**Input records:**
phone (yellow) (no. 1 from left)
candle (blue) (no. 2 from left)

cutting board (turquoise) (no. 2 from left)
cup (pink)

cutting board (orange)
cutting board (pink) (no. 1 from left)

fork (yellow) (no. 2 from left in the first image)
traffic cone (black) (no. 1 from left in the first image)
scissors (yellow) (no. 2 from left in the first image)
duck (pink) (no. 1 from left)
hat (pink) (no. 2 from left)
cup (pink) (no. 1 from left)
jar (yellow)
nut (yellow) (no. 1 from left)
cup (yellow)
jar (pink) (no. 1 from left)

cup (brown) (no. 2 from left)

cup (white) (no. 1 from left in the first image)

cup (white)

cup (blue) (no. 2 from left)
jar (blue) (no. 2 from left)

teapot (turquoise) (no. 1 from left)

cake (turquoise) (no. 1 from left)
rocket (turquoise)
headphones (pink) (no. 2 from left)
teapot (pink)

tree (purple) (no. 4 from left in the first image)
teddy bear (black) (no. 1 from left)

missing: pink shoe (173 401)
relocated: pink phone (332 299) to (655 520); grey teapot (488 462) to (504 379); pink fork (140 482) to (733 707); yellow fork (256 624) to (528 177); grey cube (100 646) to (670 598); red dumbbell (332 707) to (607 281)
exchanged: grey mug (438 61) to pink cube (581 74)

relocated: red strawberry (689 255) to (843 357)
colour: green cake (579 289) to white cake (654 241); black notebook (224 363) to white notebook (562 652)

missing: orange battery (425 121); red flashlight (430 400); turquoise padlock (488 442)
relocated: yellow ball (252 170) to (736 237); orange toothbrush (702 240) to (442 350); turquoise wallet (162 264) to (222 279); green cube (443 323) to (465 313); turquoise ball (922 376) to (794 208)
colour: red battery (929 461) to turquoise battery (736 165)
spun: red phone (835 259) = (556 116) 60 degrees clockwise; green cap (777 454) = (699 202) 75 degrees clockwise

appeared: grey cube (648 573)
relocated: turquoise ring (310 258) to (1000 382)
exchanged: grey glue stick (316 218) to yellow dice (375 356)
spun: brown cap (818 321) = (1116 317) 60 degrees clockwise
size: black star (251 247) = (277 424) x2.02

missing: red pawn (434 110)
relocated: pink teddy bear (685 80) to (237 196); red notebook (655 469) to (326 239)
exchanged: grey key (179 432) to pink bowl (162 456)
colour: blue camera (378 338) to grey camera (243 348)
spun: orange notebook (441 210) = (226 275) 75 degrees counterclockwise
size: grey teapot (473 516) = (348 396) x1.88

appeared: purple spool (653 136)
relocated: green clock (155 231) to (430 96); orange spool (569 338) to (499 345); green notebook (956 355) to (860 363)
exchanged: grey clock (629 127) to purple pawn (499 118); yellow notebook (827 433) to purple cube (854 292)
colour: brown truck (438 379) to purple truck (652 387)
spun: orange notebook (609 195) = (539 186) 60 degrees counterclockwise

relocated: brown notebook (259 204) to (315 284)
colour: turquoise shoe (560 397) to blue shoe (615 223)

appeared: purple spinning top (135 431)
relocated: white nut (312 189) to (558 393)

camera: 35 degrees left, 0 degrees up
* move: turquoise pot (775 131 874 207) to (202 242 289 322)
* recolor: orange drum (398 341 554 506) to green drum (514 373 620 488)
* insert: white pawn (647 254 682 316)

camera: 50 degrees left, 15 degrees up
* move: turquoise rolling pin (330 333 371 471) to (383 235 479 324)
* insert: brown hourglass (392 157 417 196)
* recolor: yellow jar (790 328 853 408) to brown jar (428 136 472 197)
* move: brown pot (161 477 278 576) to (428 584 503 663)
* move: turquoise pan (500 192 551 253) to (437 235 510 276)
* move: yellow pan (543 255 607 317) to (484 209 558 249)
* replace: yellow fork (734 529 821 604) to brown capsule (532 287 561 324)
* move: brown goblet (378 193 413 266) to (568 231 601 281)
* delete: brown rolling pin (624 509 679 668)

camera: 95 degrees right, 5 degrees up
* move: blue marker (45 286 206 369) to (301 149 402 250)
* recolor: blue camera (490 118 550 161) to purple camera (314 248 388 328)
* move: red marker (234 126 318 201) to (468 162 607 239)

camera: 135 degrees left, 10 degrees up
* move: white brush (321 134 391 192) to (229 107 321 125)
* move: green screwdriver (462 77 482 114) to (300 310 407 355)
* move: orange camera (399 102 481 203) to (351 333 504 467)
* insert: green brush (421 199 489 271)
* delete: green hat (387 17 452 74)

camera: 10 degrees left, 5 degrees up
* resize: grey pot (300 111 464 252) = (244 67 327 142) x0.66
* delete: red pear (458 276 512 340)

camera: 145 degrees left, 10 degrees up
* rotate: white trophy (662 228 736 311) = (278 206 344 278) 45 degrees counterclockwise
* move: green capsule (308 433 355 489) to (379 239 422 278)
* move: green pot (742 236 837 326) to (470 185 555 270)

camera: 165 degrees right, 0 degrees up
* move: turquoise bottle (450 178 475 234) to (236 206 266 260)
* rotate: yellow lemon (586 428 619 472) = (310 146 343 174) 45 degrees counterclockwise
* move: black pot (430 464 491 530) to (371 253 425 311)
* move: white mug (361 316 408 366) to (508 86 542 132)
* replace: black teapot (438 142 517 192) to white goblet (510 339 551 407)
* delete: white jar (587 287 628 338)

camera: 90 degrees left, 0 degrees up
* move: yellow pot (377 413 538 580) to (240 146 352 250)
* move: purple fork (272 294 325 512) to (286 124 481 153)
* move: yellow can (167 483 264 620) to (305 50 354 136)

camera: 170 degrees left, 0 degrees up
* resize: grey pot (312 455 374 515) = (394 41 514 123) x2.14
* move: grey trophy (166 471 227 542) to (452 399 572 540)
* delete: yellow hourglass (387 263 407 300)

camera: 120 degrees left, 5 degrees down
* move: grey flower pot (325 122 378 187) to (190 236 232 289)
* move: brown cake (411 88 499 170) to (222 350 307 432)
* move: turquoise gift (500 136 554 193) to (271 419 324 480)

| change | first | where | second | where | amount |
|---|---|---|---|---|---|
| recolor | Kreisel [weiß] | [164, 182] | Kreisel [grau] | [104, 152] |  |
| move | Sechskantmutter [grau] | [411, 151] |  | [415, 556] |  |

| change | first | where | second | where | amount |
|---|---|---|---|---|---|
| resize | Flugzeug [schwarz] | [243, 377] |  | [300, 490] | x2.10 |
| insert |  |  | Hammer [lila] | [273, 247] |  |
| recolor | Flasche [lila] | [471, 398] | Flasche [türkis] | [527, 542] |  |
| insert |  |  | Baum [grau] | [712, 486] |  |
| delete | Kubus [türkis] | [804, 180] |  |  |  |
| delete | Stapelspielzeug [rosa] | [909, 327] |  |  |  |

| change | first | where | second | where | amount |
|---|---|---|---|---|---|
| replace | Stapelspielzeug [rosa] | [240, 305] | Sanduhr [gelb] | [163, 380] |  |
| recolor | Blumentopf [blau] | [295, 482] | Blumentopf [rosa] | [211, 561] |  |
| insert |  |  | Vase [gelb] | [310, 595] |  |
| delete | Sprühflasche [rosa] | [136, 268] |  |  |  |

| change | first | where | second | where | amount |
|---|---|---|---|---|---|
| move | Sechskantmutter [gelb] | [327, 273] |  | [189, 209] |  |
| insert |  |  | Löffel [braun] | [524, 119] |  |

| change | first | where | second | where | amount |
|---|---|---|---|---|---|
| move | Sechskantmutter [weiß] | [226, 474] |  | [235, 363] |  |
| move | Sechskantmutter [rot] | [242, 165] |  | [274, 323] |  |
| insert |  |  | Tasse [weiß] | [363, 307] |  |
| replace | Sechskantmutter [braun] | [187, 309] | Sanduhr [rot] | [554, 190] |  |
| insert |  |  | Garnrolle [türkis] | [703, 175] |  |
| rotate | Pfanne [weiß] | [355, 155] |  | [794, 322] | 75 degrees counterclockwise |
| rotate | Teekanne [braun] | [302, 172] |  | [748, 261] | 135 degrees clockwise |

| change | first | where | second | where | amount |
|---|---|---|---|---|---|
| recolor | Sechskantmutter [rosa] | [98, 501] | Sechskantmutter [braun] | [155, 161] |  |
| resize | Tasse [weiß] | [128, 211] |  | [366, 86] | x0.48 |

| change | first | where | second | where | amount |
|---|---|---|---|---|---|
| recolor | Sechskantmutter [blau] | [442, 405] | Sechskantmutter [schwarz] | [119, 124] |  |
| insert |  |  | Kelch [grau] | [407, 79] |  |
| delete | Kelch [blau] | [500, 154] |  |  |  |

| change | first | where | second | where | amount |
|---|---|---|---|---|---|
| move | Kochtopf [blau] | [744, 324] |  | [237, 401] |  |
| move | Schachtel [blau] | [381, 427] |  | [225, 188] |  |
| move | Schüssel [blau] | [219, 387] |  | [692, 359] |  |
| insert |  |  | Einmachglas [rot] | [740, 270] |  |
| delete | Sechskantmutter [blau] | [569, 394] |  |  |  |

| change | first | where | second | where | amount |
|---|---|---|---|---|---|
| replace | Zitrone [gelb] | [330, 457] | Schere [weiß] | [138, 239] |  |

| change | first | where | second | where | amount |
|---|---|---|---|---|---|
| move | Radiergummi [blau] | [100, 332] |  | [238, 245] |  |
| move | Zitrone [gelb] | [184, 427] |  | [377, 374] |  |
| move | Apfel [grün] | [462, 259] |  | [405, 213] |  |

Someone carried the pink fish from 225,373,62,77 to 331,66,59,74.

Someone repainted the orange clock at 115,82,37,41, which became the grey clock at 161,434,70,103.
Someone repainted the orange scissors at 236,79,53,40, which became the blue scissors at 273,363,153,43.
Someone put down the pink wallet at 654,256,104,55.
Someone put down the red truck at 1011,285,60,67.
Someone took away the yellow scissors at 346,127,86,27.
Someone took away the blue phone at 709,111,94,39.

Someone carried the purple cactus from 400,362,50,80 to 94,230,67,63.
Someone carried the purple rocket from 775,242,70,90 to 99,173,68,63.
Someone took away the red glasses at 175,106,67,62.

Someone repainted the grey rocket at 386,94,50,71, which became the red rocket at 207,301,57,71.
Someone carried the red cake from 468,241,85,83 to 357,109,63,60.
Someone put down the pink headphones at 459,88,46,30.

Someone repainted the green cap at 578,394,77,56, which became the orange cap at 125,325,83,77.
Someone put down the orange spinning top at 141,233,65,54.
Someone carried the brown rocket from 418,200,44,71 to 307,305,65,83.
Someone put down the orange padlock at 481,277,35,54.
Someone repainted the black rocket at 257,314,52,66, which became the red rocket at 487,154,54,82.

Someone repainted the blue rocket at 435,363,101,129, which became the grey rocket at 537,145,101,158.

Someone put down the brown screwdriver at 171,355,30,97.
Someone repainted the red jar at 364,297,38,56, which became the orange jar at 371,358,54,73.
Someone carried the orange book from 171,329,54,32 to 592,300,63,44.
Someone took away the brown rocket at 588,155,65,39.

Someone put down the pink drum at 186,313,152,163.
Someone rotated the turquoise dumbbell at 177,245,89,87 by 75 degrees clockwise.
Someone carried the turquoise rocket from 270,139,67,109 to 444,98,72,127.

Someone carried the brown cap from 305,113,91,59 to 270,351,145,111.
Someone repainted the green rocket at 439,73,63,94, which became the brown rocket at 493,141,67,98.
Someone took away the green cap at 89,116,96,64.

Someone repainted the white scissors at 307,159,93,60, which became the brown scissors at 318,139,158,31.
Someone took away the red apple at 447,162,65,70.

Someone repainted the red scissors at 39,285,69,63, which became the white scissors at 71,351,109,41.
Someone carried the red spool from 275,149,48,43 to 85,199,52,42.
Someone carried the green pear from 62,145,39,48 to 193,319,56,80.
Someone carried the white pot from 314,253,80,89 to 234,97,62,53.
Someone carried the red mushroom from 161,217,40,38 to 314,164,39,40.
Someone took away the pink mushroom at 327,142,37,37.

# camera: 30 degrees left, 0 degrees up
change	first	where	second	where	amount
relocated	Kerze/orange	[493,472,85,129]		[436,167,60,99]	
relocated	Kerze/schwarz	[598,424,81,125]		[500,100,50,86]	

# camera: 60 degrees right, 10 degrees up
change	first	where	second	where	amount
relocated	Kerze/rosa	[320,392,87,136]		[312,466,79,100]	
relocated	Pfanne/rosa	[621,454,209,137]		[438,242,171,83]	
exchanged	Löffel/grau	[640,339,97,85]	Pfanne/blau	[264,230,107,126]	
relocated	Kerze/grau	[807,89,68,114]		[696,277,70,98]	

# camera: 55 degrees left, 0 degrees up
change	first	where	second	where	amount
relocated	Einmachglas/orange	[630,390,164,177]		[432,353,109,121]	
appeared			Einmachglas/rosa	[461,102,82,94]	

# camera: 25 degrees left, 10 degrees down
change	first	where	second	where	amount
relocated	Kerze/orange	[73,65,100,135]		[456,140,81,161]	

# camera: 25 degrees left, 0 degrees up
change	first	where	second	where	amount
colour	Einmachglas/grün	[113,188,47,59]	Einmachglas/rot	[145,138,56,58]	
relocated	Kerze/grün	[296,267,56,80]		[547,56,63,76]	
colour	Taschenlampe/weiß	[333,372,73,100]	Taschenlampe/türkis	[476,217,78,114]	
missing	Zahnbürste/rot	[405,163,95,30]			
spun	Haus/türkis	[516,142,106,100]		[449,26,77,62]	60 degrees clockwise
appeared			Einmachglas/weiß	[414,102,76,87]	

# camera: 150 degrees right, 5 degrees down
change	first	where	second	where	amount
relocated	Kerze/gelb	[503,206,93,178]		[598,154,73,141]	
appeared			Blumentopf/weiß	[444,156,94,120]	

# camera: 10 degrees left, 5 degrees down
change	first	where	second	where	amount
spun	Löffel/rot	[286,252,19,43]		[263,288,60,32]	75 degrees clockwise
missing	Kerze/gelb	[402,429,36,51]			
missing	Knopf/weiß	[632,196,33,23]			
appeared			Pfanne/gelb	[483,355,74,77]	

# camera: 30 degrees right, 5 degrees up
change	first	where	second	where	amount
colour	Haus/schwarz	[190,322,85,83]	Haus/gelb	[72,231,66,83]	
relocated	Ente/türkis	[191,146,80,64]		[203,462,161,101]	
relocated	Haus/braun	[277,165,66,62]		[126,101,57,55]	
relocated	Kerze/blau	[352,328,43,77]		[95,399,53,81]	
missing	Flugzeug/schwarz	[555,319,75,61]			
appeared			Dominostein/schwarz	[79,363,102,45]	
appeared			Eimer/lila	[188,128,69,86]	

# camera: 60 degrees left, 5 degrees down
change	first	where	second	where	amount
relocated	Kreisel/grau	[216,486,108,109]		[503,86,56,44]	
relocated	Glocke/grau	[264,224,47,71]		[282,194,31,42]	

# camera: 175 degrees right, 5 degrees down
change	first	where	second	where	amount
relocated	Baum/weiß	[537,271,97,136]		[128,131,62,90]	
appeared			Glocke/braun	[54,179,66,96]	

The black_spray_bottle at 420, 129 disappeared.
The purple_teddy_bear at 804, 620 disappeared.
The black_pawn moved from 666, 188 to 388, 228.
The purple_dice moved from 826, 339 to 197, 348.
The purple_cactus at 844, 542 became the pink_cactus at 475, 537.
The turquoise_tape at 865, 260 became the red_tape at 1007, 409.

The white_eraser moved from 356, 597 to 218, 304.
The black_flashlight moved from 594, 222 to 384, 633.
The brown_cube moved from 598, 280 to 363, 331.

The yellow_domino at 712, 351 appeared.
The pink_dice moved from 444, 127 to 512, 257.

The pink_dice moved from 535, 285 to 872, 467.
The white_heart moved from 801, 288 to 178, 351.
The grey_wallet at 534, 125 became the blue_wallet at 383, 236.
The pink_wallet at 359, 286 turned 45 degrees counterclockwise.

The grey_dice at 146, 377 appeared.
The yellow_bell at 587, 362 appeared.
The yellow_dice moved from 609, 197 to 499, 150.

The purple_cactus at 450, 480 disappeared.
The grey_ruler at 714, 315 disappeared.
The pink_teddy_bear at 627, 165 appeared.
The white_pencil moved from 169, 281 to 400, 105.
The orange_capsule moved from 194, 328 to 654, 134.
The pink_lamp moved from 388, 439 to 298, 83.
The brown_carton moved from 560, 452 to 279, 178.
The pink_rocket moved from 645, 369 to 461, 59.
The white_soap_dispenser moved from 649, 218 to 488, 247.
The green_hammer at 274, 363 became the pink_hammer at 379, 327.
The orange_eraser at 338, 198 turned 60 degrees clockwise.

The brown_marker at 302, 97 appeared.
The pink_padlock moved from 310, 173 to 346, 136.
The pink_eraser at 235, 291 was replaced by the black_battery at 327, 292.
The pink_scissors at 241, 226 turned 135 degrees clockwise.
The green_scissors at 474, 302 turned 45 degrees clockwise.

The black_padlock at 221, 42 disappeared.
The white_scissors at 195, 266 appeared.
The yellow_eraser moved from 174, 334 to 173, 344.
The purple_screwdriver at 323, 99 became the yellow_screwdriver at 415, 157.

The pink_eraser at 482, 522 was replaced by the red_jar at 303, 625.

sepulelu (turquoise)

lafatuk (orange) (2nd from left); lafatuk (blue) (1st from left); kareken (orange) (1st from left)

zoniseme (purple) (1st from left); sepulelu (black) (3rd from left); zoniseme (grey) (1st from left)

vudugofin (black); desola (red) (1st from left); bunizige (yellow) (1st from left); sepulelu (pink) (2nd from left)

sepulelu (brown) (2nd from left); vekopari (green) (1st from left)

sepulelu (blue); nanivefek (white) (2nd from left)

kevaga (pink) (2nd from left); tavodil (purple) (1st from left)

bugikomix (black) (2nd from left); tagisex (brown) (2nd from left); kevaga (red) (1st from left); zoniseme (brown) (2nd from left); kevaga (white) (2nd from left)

**Exercise:** Read each line of the material, and wherever the word "sepulelu" turns up, copy that line.

**Problem solution:**
sepulelu (turquoise)
zoniseme (purple) (1st from left); sepulelu (black) (3rd from left); zoniseme (grey) (1st from left)
vudugofin (black); desola (red) (1st from left); bunizige (yellow) (1st from left); sepulelu (pink) (2nd from left)
sepulelu (brown) (2nd from left); vekopari (green) (1st from left)
sepulelu (blue); nanivefek (white) (2nd from left)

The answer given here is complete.